(Dataset entries)
/---

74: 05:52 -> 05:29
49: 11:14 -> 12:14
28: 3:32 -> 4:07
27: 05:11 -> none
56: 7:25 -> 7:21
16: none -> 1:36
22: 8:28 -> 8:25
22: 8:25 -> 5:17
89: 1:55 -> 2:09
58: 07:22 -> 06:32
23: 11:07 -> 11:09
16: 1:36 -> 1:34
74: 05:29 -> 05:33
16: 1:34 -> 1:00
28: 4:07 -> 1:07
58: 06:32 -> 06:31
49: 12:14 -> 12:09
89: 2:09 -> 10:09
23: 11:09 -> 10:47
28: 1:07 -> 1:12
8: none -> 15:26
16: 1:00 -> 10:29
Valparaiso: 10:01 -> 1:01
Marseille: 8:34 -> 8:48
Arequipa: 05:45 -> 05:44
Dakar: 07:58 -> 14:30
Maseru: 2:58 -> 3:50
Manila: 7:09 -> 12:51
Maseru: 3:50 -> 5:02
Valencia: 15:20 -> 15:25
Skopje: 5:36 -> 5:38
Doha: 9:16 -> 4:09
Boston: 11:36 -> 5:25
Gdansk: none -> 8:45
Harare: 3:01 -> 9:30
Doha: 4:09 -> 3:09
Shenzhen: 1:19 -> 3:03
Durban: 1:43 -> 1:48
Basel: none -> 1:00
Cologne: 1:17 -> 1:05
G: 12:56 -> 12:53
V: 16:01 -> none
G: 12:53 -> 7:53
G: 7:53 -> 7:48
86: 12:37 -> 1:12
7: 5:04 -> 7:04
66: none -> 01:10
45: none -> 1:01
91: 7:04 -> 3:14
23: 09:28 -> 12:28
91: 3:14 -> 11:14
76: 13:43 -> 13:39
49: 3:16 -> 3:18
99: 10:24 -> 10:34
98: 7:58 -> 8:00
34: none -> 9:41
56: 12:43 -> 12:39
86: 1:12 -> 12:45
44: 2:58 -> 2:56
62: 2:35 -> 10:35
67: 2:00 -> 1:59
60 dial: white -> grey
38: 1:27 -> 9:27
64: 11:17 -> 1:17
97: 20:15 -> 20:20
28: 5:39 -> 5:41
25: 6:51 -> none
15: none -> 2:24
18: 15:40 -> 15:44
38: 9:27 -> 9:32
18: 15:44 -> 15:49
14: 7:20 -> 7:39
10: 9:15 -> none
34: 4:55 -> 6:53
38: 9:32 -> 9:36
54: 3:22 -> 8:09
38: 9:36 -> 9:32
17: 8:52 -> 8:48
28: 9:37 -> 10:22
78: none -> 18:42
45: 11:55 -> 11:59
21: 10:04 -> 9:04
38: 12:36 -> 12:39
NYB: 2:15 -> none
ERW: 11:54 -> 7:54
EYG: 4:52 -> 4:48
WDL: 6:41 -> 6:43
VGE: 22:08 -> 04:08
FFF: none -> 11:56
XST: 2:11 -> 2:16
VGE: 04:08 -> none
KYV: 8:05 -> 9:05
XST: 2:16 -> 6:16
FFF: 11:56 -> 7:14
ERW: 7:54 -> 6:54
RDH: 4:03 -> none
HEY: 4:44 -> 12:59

\---

■ CHALLENGE ■
Copy out every line of the records above word for word.

■ ANSWER TO THE EXERCISE ■
74: 05:52 -> 05:29
49: 11:14 -> 12:14
28: 3:32 -> 4:07
27: 05:11 -> none
56: 7:25 -> 7:21
16: none -> 1:36
22: 8:28 -> 8:25
22: 8:25 -> 5:17
89: 1:55 -> 2:09
58: 07:22 -> 06:32
23: 11:07 -> 11:09
16: 1:36 -> 1:34
74: 05:29 -> 05:33
16: 1:34 -> 1:00
28: 4:07 -> 1:07
58: 06:32 -> 06:31
49: 12:14 -> 12:09
89: 2:09 -> 10:09
23: 11:09 -> 10:47
28: 1:07 -> 1:12
8: none -> 15:26
16: 1:00 -> 10:29
Valparaiso: 10:01 -> 1:01
Marseille: 8:34 -> 8:48
Arequipa: 05:45 -> 05:44
Dakar: 07:58 -> 14:30
Maseru: 2:58 -> 3:50
Manila: 7:09 -> 12:51
Maseru: 3:50 -> 5:02
Valencia: 15:20 -> 15:25
Skopje: 5:36 -> 5:38
Doha: 9:16 -> 4:09
Boston: 11:36 -> 5:25
Gdansk: none -> 8:45
Harare: 3:01 -> 9:30
Doha: 4:09 -> 3:09
Shenzhen: 1:19 -> 3:03
Durban: 1:43 -> 1:48
Basel: none -> 1:00
Cologne: 1:17 -> 1:05
G: 12:56 -> 12:53
V: 16:01 -> none
G: 12:53 -> 7:53
G: 7:53 -> 7:48
86: 12:37 -> 1:12
7: 5:04 -> 7:04
66: none -> 01:10
45: none -> 1:01
91: 7:04 -> 3:14
23: 09:28 -> 12:28
91: 3:14 -> 11:14
76: 13:43 -> 13:39
49: 3:16 -> 3:18
99: 10:24 -> 10:34
98: 7:58 -> 8:00
34: none -> 9:41
56: 12:43 -> 12:39
86: 1:12 -> 12:45
44: 2:58 -> 2:56
62: 2:35 -> 10:35
67: 2:00 -> 1:59
60 dial: white -> grey
38: 1:27 -> 9:27
64: 11:17 -> 1:17
97: 20:15 -> 20:20
28: 5:39 -> 5:41
25: 6:51 -> none
15: none -> 2:24
18: 15:40 -> 15:44
38: 9:27 -> 9:32
18: 15:44 -> 15:49
14: 7:20 -> 7:39
10: 9:15 -> none
34: 4:55 -> 6:53
38: 9:32 -> 9:36
54: 3:22 -> 8:09
38: 9:36 -> 9:32
17: 8:52 -> 8:48
28: 9:37 -> 10:22
78: none -> 18:42
45: 11:55 -> 11:59
21: 10:04 -> 9:04
38: 12:36 -> 12:39
NYB: 2:15 -> none
ERW: 11:54 -> 7:54
EYG: 4:52 -> 4:48
WDL: 6:41 -> 6:43
VGE: 22:08 -> 04:08
FFF: none -> 11:56
XST: 2:11 -> 2:16
VGE: 04:08 -> none
KYV: 8:05 -> 9:05
XST: 2:16 -> 6:16
FFF: 11:56 -> 7:14
ERW: 7:54 -> 6:54
RDH: 4:03 -> none
HEY: 4:44 -> 12:59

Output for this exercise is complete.